TASK GOAL: Only the lines from the one that contains "cyan ellipse: (241, 95) -> (294, 124), moved" through the last line of the data below should be duplicated, exactly and without pictures.
··· RECORD SET ···
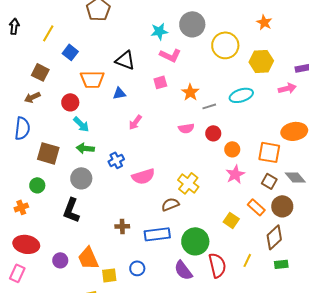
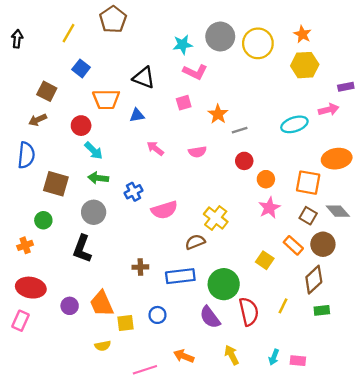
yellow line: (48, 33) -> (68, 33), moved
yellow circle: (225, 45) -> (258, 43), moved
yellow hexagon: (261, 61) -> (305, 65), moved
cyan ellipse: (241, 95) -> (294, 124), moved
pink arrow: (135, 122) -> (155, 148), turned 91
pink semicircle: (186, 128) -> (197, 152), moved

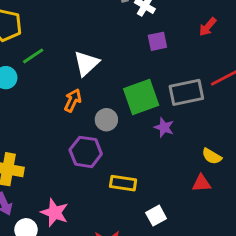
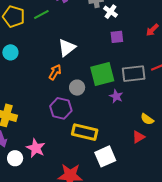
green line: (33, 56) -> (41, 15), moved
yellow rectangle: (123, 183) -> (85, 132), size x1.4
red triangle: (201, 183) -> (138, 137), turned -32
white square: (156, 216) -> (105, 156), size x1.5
···
SOLUTION FOR THIS PROBLEM:
cyan ellipse: (241, 95) -> (294, 124), moved
pink arrow: (135, 122) -> (155, 148), turned 91
pink semicircle: (186, 128) -> (197, 152), moved

green line: (33, 56) -> (41, 15), moved
yellow rectangle: (123, 183) -> (85, 132), size x1.4
red triangle: (201, 183) -> (138, 137), turned -32
white square: (156, 216) -> (105, 156), size x1.5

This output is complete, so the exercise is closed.